───── Records for the task ─────

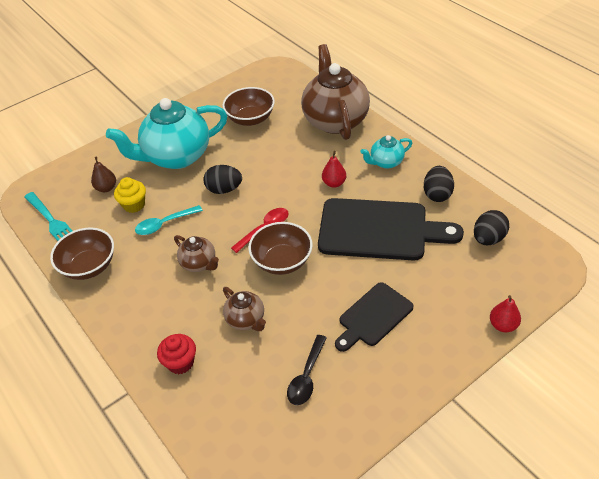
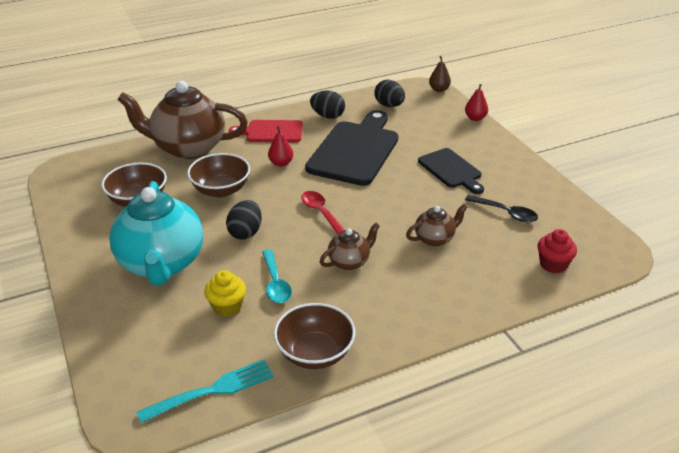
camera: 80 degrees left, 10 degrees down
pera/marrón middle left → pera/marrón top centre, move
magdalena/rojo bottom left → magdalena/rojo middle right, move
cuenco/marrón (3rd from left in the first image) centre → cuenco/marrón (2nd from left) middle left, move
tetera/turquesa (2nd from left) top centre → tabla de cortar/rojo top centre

─────

- Task prompt -
Output the entries above verbatim, leaving out images.

- Expected answer -
camera: 80 degrees left, 10 degrees down
pera/marrón middle left → pera/marrón top centre, move
magdalena/rojo bottom left → magdalena/rojo middle right, move
cuenco/marrón (3rd from left in the first image) centre → cuenco/marrón (2nd from left) middle left, move
tetera/turquesa (2nd from left) top centre → tabla de cortar/rojo top centre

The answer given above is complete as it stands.